- [TASK BRIEF]:
Set down exactly the lines that run from the line with "yellow plate J9:K9" to the end of the data, and nothing else.

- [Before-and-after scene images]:
_____

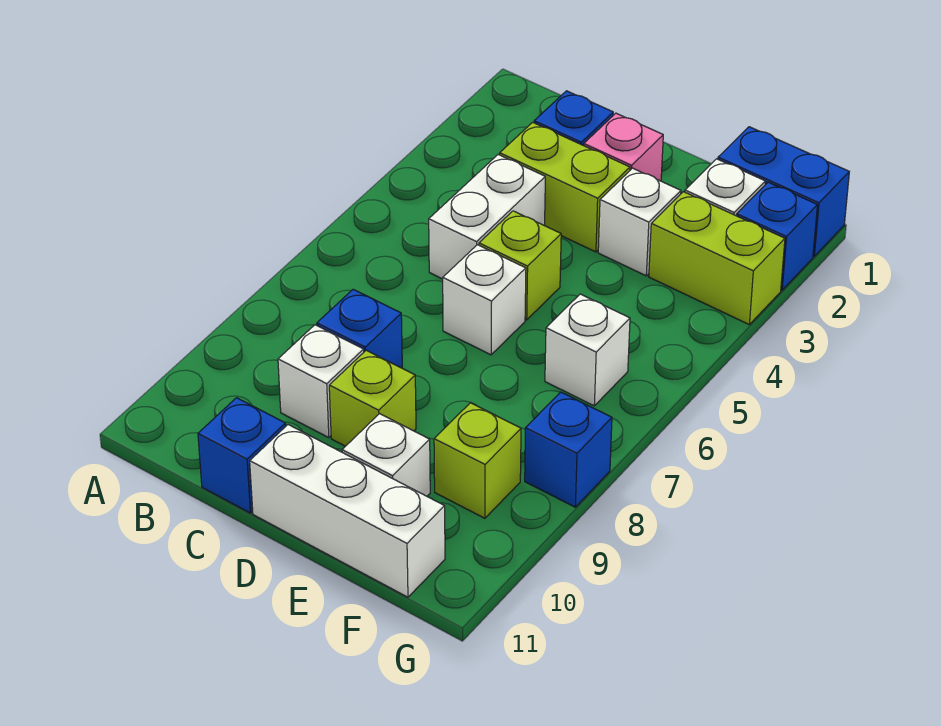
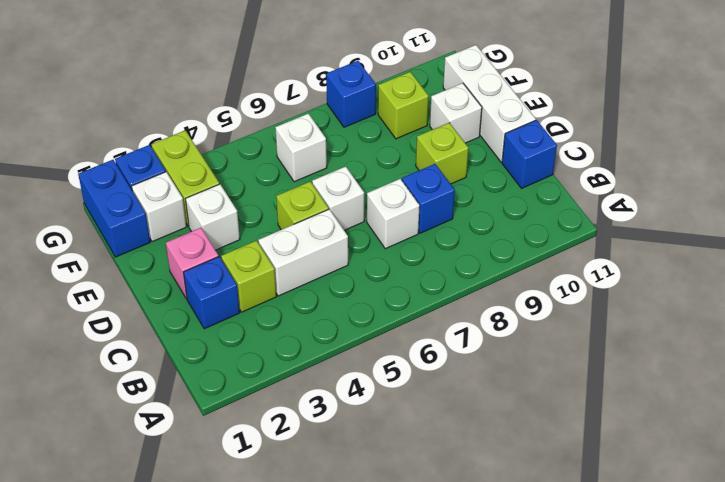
lime brick C3:D3 level 1 -> lime brick C3 level 1
white brick C9 level 1 -> white brick C7 level 1

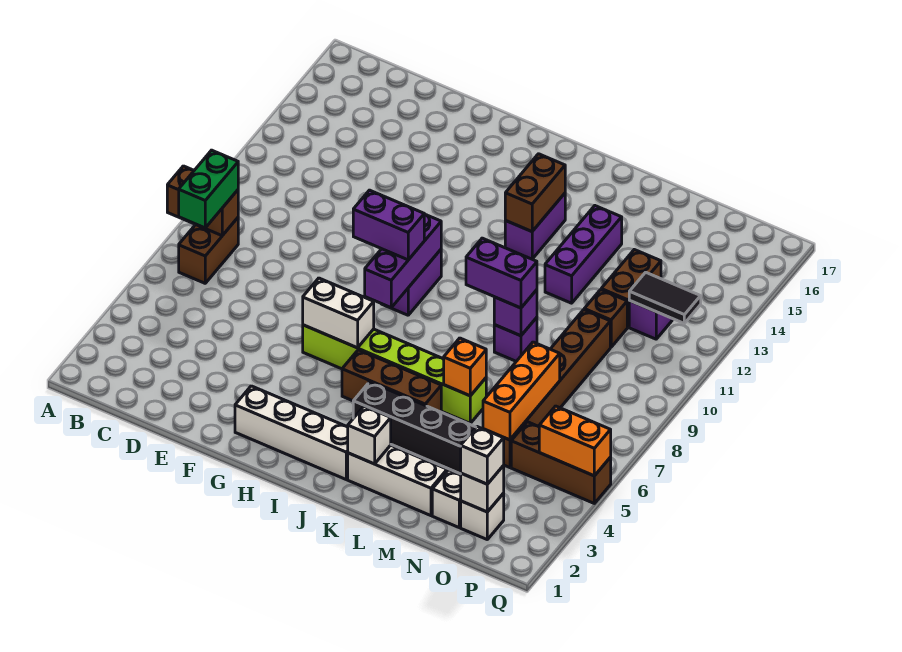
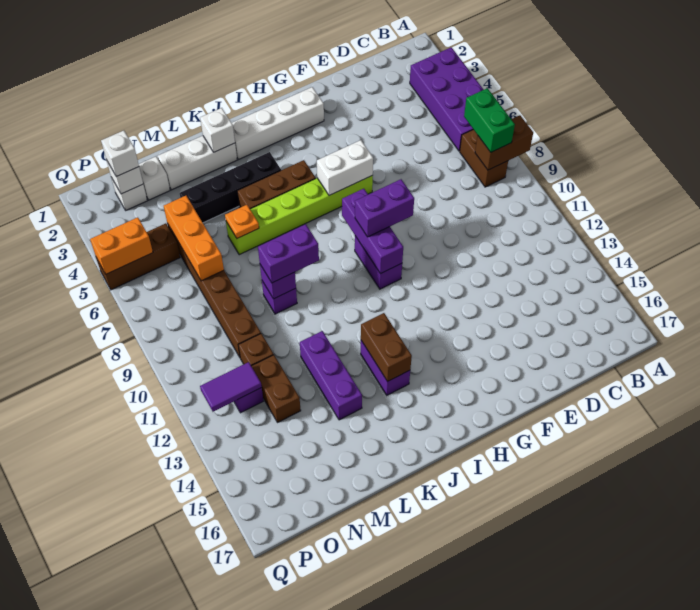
none -> purple brick A3:B6 level 1
orange brick L6 level 2 -> orange plate L6 level 2
black tile O12:P12 level 2 -> purple tile O12:P12 level 2

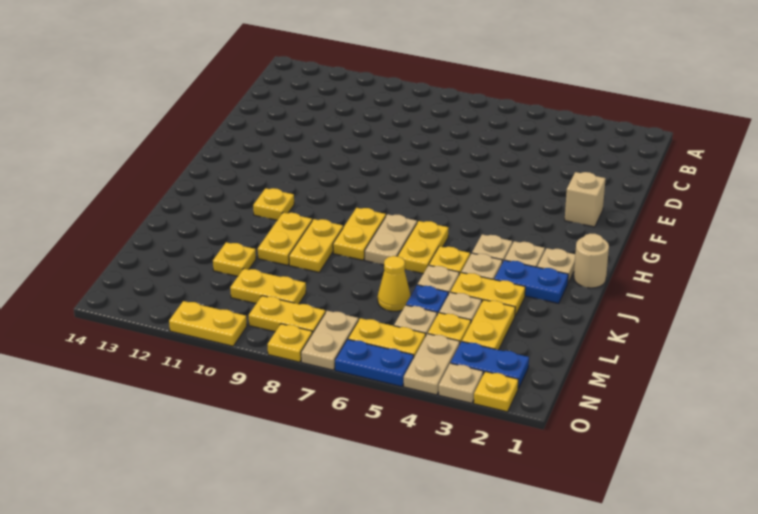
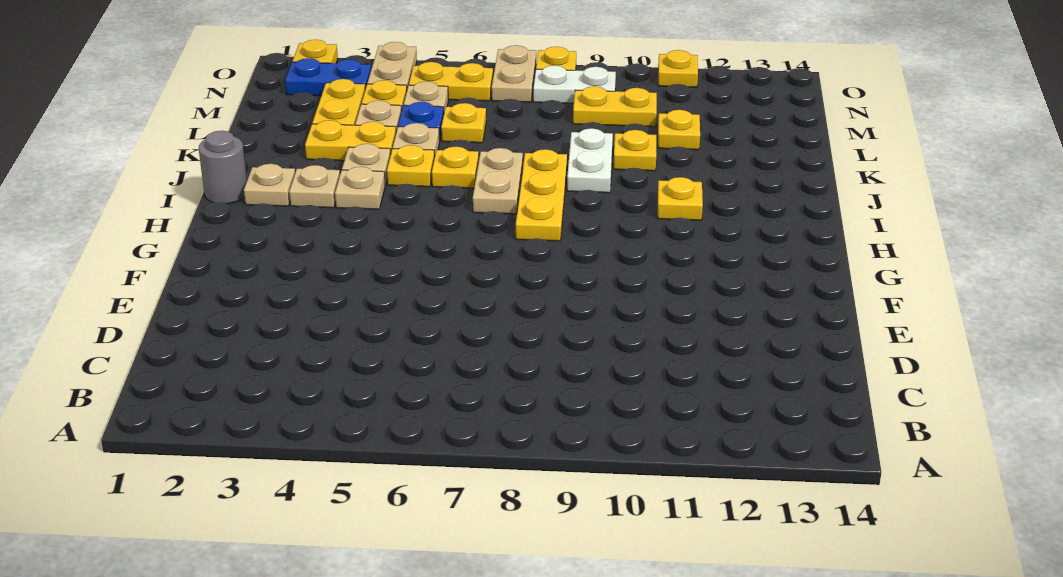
tan brick F2 level 1 -> none
tan round brick I1 level 1 -> grey round brick I1 level 1
yellow plate I6:J6 level 1 -> yellow plate J6 level 1
yellow plate I8:J8 level 1 -> yellow plate H8:J8 level 1
blue plate J2:J3 level 1 -> none
yellow plate J9:K9 level 1 -> white plate J9:K9 level 1
yellow plate J10:K10 level 1 -> yellow plate K10 level 1
yellow cone L6 level 1 -> yellow plate L6 level 1
yellow plate N8:N9 level 1 -> white plate N8:N9 level 1
tan plate O3 level 1 -> none
blue plate O5:O6 level 1 -> none
yellow plate O10:O11 level 1 -> yellow plate O11 level 1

_____

- [TASK OUTPUT]:
yellow plate J9:K9 level 1 -> white plate J9:K9 level 1
yellow plate J10:K10 level 1 -> yellow plate K10 level 1
yellow cone L6 level 1 -> yellow plate L6 level 1
yellow plate N8:N9 level 1 -> white plate N8:N9 level 1
tan plate O3 level 1 -> none
blue plate O5:O6 level 1 -> none
yellow plate O10:O11 level 1 -> yellow plate O11 level 1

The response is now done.